> **DATASET EXTRACT**
Segment Open

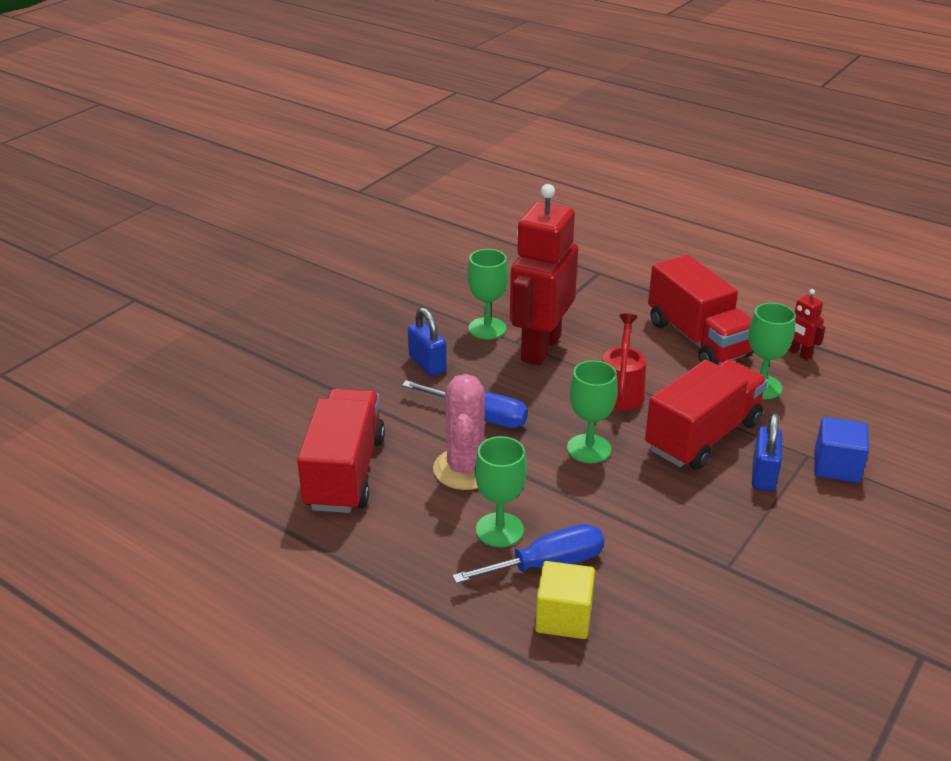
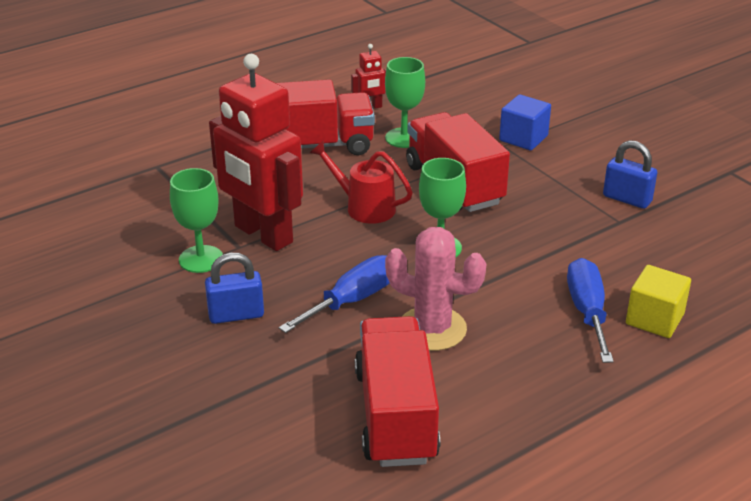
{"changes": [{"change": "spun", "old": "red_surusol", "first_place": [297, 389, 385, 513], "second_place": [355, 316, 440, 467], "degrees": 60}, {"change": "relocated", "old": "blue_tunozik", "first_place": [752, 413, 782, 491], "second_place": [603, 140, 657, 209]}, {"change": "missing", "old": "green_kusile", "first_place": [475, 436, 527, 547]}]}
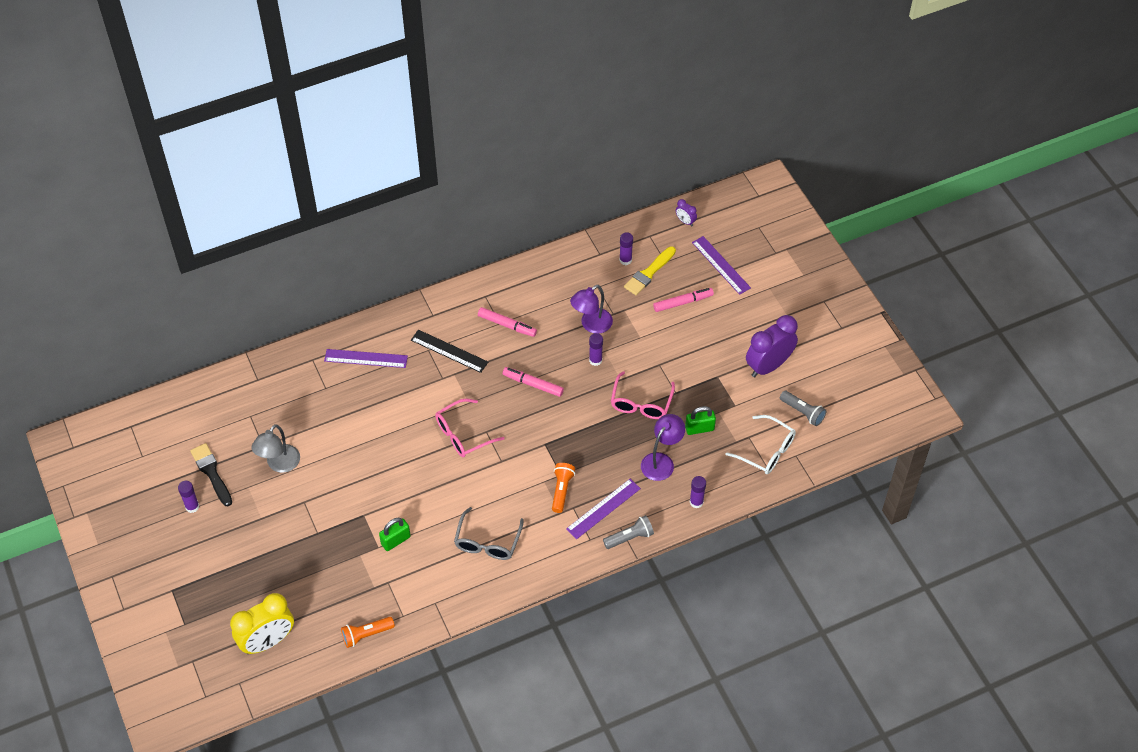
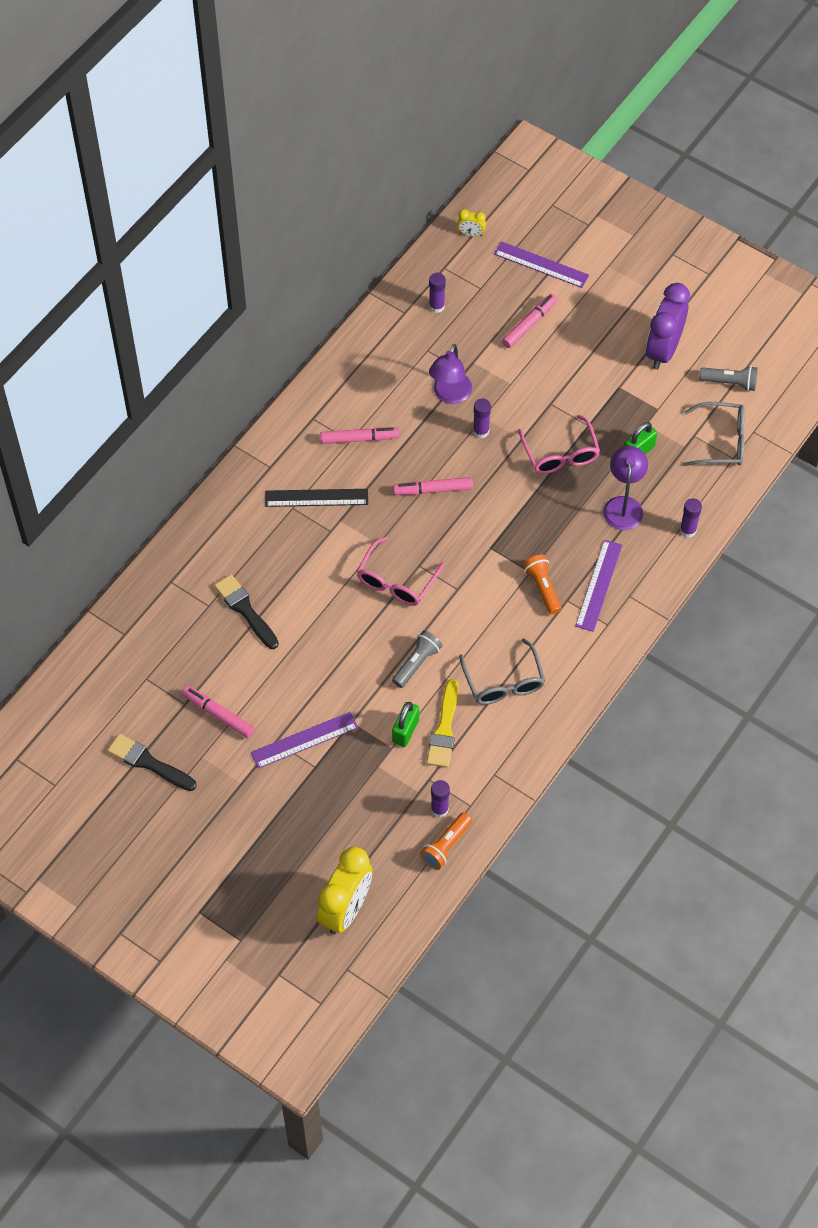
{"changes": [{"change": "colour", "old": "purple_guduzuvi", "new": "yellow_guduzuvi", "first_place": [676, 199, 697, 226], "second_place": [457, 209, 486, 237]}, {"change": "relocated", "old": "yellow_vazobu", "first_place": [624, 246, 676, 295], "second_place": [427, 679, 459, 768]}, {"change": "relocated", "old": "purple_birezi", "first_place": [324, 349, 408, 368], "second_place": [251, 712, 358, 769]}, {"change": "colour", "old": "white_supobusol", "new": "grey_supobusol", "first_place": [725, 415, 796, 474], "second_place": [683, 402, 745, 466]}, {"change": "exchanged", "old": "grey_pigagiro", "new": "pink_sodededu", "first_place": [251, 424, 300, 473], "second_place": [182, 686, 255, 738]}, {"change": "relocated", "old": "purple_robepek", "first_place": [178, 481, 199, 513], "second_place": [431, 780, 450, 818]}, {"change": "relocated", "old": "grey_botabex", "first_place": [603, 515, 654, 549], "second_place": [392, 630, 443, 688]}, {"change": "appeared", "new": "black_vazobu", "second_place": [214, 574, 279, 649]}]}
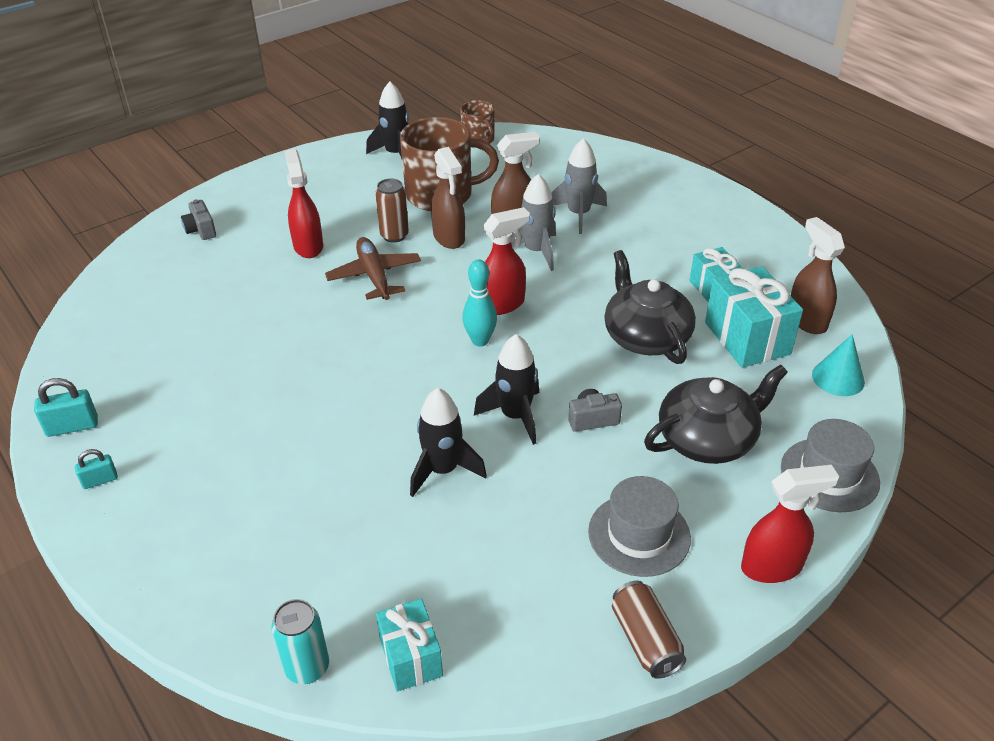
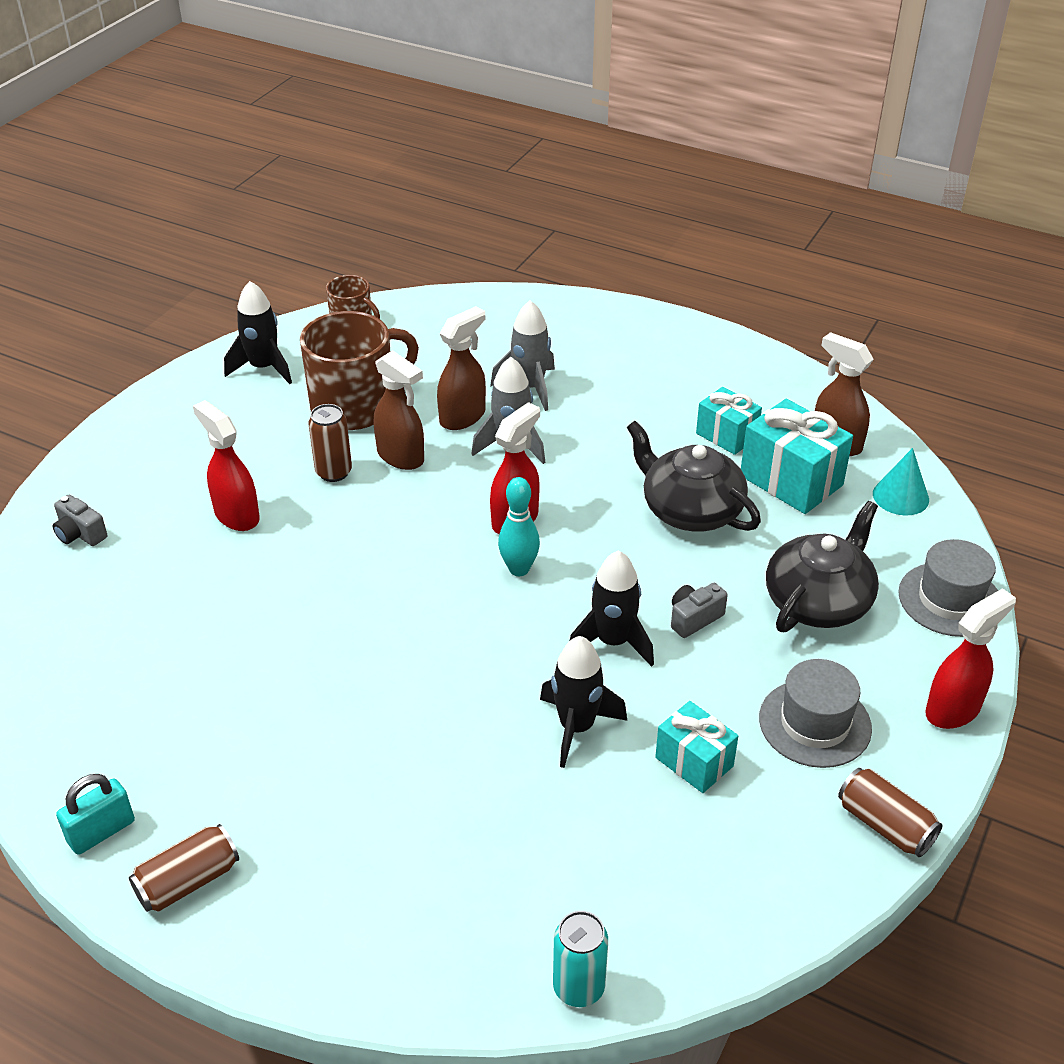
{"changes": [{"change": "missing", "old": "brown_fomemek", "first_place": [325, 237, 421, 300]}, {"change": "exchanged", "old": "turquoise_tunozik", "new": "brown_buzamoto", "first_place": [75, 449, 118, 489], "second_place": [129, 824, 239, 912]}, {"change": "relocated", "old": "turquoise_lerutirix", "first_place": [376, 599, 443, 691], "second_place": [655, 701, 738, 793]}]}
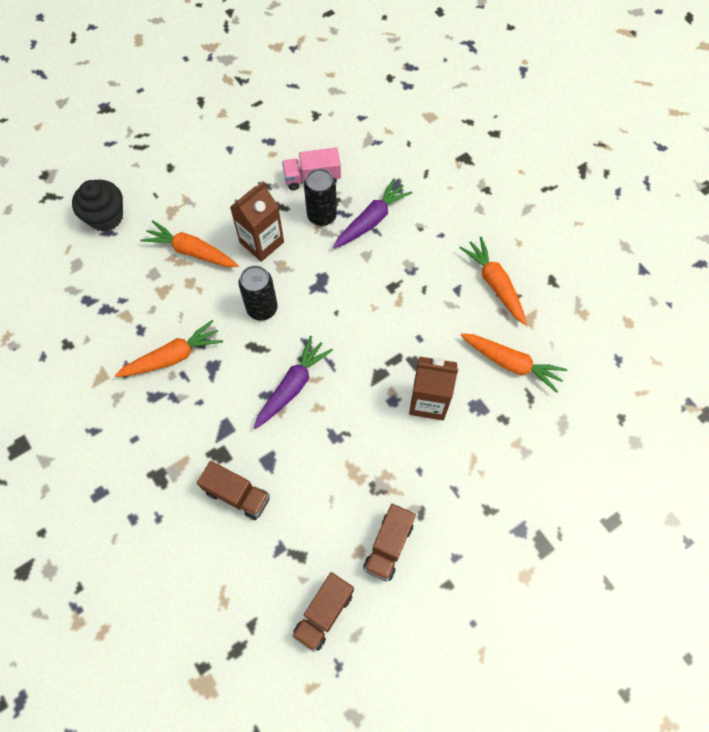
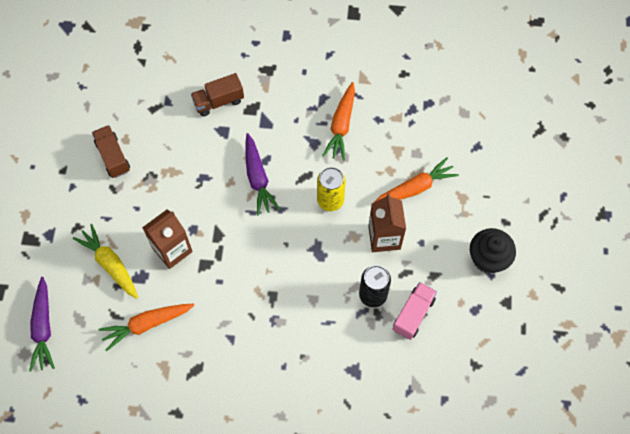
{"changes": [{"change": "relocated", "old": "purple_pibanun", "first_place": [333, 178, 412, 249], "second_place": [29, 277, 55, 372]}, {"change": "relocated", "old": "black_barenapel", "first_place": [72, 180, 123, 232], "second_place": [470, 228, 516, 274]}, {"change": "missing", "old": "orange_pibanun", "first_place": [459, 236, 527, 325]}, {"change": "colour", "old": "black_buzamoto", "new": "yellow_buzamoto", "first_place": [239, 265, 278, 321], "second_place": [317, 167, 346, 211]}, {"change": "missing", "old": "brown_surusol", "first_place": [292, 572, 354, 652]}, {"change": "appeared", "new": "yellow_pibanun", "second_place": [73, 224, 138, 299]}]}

Segment Closed

> **ACTIVITY**
Write the listing out exactly, apart from its pictures.

> **ANSWER TO THIS EXERCISE**
{"changes": [{"change": "spun", "old": "red_surusol", "first_place": [297, 389, 385, 513], "second_place": [355, 316, 440, 467], "degrees": 60}, {"change": "relocated", "old": "blue_tunozik", "first_place": [752, 413, 782, 491], "second_place": [603, 140, 657, 209]}, {"change": "missing", "old": "green_kusile", "first_place": [475, 436, 527, 547]}]}
{"changes": [{"change": "colour", "old": "purple_guduzuvi", "new": "yellow_guduzuvi", "first_place": [676, 199, 697, 226], "second_place": [457, 209, 486, 237]}, {"change": "relocated", "old": "yellow_vazobu", "first_place": [624, 246, 676, 295], "second_place": [427, 679, 459, 768]}, {"change": "relocated", "old": "purple_birezi", "first_place": [324, 349, 408, 368], "second_place": [251, 712, 358, 769]}, {"change": "colour", "old": "white_supobusol", "new": "grey_supobusol", "first_place": [725, 415, 796, 474], "second_place": [683, 402, 745, 466]}, {"change": "exchanged", "old": "grey_pigagiro", "new": "pink_sodededu", "first_place": [251, 424, 300, 473], "second_place": [182, 686, 255, 738]}, {"change": "relocated", "old": "purple_robepek", "first_place": [178, 481, 199, 513], "second_place": [431, 780, 450, 818]}, {"change": "relocated", "old": "grey_botabex", "first_place": [603, 515, 654, 549], "second_place": [392, 630, 443, 688]}, {"change": "appeared", "new": "black_vazobu", "second_place": [214, 574, 279, 649]}]}
{"changes": [{"change": "missing", "old": "brown_fomemek", "first_place": [325, 237, 421, 300]}, {"change": "exchanged", "old": "turquoise_tunozik", "new": "brown_buzamoto", "first_place": [75, 449, 118, 489], "second_place": [129, 824, 239, 912]}, {"change": "relocated", "old": "turquoise_lerutirix", "first_place": [376, 599, 443, 691], "second_place": [655, 701, 738, 793]}]}
{"changes": [{"change": "relocated", "old": "purple_pibanun", "first_place": [333, 178, 412, 249], "second_place": [29, 277, 55, 372]}, {"change": "relocated", "old": "black_barenapel", "first_place": [72, 180, 123, 232], "second_place": [470, 228, 516, 274]}, {"change": "missing", "old": "orange_pibanun", "first_place": [459, 236, 527, 325]}, {"change": "colour", "old": "black_buzamoto", "new": "yellow_buzamoto", "first_place": [239, 265, 278, 321], "second_place": [317, 167, 346, 211]}, {"change": "missing", "old": "brown_surusol", "first_place": [292, 572, 354, 652]}, {"change": "appeared", "new": "yellow_pibanun", "second_place": [73, 224, 138, 299]}]}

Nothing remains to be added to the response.